• [Task to complete]
Pull out the lines of the listing from its first line through the line that contains "Kendra Digness / Eric Thiessen (242, 362)", including both, and reproduce them unchanged.

[Records for locating displayed items]
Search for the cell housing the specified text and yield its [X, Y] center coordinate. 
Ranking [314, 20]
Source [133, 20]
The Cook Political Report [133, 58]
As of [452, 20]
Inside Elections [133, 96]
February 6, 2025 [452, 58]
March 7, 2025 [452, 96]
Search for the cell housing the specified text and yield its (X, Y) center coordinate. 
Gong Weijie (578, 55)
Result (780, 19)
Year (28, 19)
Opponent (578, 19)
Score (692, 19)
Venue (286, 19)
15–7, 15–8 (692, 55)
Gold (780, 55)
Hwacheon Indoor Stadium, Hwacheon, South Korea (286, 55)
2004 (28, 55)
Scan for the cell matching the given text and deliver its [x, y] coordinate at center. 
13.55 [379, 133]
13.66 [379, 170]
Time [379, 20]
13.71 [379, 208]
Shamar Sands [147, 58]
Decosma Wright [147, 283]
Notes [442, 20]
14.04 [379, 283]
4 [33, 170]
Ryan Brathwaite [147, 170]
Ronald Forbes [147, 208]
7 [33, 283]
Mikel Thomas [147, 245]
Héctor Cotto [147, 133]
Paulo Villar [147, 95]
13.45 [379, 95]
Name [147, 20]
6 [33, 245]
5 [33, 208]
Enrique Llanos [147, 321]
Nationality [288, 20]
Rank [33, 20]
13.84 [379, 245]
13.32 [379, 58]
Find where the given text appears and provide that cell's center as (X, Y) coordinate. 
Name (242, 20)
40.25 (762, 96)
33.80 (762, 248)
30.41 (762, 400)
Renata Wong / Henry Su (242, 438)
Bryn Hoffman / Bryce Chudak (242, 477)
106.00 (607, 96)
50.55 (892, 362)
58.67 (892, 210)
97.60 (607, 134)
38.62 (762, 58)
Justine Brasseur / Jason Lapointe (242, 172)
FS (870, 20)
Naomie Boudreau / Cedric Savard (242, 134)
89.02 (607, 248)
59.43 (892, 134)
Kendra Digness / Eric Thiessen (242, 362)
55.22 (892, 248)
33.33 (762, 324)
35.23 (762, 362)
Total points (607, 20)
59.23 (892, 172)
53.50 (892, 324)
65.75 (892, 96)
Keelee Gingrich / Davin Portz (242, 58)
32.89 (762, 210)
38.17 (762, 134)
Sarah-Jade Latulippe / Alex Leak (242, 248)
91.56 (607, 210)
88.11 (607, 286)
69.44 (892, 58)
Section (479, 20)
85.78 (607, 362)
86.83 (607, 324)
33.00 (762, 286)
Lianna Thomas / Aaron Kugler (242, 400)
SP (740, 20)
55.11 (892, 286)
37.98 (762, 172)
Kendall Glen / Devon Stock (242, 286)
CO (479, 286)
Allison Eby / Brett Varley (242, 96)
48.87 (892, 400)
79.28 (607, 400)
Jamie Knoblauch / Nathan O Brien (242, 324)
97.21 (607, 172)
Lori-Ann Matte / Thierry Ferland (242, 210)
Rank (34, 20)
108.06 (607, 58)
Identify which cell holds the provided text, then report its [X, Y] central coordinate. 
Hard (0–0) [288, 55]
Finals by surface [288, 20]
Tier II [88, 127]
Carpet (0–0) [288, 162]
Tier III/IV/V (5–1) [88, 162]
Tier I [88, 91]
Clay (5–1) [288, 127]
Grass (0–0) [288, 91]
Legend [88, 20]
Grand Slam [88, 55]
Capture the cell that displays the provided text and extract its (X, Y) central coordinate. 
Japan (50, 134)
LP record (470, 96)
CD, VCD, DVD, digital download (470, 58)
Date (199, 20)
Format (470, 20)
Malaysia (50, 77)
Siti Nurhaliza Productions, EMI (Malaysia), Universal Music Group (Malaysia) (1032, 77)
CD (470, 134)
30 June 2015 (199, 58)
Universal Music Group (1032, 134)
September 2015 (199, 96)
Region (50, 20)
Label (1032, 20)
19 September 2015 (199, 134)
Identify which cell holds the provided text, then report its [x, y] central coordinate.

• [Response to this task]
Search for the cell housing the specified text and yield its [X, Y] center coordinate. 
Ranking [314, 20]
Source [133, 20]
The Cook Political Report [133, 58]
As of [452, 20]
Inside Elections [133, 96]
February 6, 2025 [452, 58]
March 7, 2025 [452, 96]
Search for the cell housing the specified text and yield its (X, Y) center coordinate. 
Gong Weijie (578, 55)
Result (780, 19)
Year (28, 19)
Opponent (578, 19)
Score (692, 19)
Venue (286, 19)
15–7, 15–8 (692, 55)
Gold (780, 55)
Hwacheon Indoor Stadium, Hwacheon, South Korea (286, 55)
2004 (28, 55)
Scan for the cell matching the given text and deliver its [x, y] coordinate at center. 
13.55 [379, 133]
13.66 [379, 170]
Time [379, 20]
13.71 [379, 208]
Shamar Sands [147, 58]
Decosma Wright [147, 283]
Notes [442, 20]
14.04 [379, 283]
4 [33, 170]
Ryan Brathwaite [147, 170]
Ronald Forbes [147, 208]
7 [33, 283]
Mikel Thomas [147, 245]
Héctor Cotto [147, 133]
Paulo Villar [147, 95]
13.45 [379, 95]
Name [147, 20]
6 [33, 245]
5 [33, 208]
Enrique Llanos [147, 321]
Nationality [288, 20]
Rank [33, 20]
13.84 [379, 245]
13.32 [379, 58]
Find where the given text appears and provide that cell's center as (X, Y) coordinate. 
Name (242, 20)
40.25 (762, 96)
33.80 (762, 248)
30.41 (762, 400)
Renata Wong / Henry Su (242, 438)
Bryn Hoffman / Bryce Chudak (242, 477)
106.00 (607, 96)
50.55 (892, 362)
58.67 (892, 210)
97.60 (607, 134)
38.62 (762, 58)
Justine Brasseur / Jason Lapointe (242, 172)
FS (870, 20)
Naomie Boudreau / Cedric Savard (242, 134)
89.02 (607, 248)
59.43 (892, 134)
Kendra Digness / Eric Thiessen (242, 362)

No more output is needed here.